Supplied material: Begin

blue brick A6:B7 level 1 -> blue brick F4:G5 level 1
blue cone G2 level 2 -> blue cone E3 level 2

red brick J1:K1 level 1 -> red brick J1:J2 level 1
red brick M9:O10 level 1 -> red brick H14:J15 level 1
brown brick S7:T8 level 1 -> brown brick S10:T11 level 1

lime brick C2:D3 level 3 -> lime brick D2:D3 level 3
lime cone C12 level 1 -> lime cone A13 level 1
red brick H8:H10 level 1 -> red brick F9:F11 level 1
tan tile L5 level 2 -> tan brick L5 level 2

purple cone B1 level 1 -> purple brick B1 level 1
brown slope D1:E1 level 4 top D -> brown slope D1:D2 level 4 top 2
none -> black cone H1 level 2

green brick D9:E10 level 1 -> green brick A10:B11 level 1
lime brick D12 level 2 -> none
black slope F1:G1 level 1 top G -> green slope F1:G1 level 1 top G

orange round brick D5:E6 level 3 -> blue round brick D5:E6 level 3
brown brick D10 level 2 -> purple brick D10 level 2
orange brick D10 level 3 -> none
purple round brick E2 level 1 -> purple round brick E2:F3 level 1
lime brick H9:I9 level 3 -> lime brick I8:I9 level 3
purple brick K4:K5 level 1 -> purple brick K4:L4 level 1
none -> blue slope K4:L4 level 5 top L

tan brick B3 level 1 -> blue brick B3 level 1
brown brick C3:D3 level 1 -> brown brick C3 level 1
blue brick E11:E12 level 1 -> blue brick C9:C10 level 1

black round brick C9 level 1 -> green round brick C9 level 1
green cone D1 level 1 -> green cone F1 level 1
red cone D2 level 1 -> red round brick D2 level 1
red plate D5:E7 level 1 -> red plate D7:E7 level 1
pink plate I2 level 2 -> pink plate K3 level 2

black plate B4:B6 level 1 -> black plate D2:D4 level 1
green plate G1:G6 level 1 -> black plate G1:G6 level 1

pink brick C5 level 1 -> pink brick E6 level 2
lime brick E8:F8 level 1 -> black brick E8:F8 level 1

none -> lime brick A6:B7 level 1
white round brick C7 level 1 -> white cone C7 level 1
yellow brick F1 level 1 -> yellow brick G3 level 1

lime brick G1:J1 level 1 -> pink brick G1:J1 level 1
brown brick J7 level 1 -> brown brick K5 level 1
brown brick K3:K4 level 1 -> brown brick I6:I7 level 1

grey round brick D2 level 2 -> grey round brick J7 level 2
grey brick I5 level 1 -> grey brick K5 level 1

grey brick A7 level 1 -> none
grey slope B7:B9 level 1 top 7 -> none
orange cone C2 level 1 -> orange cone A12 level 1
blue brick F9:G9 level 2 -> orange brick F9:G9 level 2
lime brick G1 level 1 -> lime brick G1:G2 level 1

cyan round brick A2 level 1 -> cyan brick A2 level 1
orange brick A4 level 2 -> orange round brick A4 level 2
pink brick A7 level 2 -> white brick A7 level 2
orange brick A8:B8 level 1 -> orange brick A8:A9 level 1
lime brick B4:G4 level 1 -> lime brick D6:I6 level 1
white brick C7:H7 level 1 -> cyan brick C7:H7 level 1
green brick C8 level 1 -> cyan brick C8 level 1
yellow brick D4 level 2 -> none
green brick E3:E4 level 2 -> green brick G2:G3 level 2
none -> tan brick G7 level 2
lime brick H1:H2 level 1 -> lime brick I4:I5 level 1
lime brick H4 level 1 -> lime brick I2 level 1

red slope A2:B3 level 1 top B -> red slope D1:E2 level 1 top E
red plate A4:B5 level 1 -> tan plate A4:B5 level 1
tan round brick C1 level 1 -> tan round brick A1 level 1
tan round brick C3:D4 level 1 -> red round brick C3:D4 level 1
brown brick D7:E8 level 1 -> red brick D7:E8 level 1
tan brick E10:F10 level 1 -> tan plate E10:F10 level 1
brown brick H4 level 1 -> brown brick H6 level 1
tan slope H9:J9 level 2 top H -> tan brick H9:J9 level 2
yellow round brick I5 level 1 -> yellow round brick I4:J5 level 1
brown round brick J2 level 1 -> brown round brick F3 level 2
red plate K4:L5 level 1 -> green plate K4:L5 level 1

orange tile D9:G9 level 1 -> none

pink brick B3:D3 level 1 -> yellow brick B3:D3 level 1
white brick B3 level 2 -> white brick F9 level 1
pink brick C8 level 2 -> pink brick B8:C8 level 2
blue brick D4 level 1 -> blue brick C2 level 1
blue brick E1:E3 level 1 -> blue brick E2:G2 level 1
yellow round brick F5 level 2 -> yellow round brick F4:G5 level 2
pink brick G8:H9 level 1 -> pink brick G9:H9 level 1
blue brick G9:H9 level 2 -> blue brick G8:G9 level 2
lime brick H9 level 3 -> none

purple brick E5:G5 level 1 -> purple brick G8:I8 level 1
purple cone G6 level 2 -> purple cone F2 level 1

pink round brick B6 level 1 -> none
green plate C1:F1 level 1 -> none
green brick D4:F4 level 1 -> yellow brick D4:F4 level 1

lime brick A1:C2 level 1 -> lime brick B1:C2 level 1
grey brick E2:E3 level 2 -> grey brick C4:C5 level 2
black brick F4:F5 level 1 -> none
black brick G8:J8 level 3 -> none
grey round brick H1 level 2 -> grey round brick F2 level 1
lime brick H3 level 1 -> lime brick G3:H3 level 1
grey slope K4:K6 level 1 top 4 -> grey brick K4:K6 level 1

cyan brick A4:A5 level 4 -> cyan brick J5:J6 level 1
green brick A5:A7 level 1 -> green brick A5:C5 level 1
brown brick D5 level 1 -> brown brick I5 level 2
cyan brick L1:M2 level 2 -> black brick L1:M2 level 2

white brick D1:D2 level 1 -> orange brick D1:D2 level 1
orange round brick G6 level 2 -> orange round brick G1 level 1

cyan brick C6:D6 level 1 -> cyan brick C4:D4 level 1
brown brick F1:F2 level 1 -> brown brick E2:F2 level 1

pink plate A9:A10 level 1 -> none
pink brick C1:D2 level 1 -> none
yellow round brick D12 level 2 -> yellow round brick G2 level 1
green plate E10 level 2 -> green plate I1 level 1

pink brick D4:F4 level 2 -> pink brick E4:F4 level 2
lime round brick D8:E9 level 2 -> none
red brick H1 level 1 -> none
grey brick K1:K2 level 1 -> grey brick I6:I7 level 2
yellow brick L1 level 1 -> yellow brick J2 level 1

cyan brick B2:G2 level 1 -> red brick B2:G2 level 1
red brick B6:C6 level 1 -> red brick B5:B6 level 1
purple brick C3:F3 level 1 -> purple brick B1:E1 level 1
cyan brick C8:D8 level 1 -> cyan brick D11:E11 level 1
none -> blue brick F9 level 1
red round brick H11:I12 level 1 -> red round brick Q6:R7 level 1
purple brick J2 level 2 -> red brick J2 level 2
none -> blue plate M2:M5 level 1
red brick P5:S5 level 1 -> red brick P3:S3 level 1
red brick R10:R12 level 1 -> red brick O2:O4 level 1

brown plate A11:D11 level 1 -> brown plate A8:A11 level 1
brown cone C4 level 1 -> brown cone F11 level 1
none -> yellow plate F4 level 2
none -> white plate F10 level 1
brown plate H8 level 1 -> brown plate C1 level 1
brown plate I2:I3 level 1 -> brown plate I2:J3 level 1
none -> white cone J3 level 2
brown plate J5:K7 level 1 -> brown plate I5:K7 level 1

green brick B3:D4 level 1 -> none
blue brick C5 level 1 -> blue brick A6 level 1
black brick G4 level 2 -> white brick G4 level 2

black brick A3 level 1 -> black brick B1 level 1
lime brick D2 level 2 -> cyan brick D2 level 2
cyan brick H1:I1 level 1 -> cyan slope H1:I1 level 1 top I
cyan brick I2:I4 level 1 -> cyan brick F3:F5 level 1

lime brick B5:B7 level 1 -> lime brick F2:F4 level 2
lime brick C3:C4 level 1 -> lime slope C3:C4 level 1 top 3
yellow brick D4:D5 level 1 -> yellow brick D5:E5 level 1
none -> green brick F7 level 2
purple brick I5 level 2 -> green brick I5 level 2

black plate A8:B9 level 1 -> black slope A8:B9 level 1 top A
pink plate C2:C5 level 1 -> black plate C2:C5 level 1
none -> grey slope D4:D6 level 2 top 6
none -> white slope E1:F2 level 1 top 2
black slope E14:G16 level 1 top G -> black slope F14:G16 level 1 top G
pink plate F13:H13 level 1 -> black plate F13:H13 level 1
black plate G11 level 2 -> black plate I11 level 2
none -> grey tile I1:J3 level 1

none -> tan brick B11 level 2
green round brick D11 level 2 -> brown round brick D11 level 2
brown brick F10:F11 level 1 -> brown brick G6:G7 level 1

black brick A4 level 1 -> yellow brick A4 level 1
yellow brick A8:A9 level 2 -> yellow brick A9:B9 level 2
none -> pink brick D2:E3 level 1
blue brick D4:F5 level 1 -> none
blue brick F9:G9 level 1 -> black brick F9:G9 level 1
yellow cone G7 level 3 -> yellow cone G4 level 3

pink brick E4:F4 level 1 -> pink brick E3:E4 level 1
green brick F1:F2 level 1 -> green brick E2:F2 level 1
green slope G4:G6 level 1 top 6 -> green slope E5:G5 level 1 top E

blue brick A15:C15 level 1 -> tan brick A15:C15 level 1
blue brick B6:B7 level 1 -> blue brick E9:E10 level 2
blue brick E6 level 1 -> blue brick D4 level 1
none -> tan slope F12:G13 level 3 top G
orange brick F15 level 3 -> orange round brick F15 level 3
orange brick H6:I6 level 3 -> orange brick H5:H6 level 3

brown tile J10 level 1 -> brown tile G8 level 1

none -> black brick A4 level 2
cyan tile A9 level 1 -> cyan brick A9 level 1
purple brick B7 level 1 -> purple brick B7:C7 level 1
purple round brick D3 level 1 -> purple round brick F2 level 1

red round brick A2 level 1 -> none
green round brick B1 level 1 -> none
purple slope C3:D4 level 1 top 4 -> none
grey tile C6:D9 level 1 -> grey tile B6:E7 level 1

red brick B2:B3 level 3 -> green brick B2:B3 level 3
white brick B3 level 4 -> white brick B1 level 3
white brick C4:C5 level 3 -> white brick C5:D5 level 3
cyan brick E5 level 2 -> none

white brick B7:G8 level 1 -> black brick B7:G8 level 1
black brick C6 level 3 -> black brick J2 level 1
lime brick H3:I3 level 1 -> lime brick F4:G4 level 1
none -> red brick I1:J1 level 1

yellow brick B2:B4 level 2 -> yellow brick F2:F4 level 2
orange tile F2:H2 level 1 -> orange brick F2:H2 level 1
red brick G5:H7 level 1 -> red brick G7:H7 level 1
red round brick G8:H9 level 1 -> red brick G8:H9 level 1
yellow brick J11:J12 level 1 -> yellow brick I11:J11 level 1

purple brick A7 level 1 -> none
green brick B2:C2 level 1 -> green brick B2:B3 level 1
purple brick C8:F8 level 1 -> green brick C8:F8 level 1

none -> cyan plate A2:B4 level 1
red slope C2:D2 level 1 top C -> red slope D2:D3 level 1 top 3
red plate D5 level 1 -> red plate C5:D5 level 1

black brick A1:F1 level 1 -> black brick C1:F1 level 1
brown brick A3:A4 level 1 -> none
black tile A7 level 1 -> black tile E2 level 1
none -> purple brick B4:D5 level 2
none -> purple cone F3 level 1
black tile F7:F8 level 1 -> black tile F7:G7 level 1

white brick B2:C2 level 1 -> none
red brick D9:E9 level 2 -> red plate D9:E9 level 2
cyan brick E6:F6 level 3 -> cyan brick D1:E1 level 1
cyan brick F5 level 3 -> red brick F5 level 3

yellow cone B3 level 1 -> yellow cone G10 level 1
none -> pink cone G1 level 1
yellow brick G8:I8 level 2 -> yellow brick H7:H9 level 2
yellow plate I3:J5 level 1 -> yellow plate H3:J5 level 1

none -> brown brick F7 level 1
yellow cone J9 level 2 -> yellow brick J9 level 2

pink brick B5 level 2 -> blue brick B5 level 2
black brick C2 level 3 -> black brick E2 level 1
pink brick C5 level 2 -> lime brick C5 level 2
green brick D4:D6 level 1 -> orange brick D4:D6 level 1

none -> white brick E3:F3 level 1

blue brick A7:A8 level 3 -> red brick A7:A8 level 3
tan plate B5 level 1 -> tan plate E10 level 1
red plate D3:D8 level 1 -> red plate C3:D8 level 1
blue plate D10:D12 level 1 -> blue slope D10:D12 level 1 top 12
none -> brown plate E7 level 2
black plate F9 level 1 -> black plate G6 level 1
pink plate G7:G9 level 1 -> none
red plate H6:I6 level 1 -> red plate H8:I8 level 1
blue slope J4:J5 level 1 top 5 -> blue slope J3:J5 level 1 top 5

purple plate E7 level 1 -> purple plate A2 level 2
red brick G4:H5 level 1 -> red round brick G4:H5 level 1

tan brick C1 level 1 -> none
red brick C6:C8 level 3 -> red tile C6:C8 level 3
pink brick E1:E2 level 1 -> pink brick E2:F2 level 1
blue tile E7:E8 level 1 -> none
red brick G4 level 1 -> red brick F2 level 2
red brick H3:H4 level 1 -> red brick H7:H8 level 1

Supplied material: End

Exercise requirements | All lines from the top of the data through the line containing "red brick H8:H10" need to be retyped exactly, and nothing more.

Your response |
blue brick A6:B7 level 1 -> blue brick F4:G5 level 1
blue cone G2 level 2 -> blue cone E3 level 2

red brick J1:K1 level 1 -> red brick J1:J2 level 1
red brick M9:O10 level 1 -> red brick H14:J15 level 1
brown brick S7:T8 level 1 -> brown brick S10:T11 level 1

lime brick C2:D3 level 3 -> lime brick D2:D3 level 3
lime cone C12 level 1 -> lime cone A13 level 1
red brick H8:H10 level 1 -> red brick F9:F11 level 1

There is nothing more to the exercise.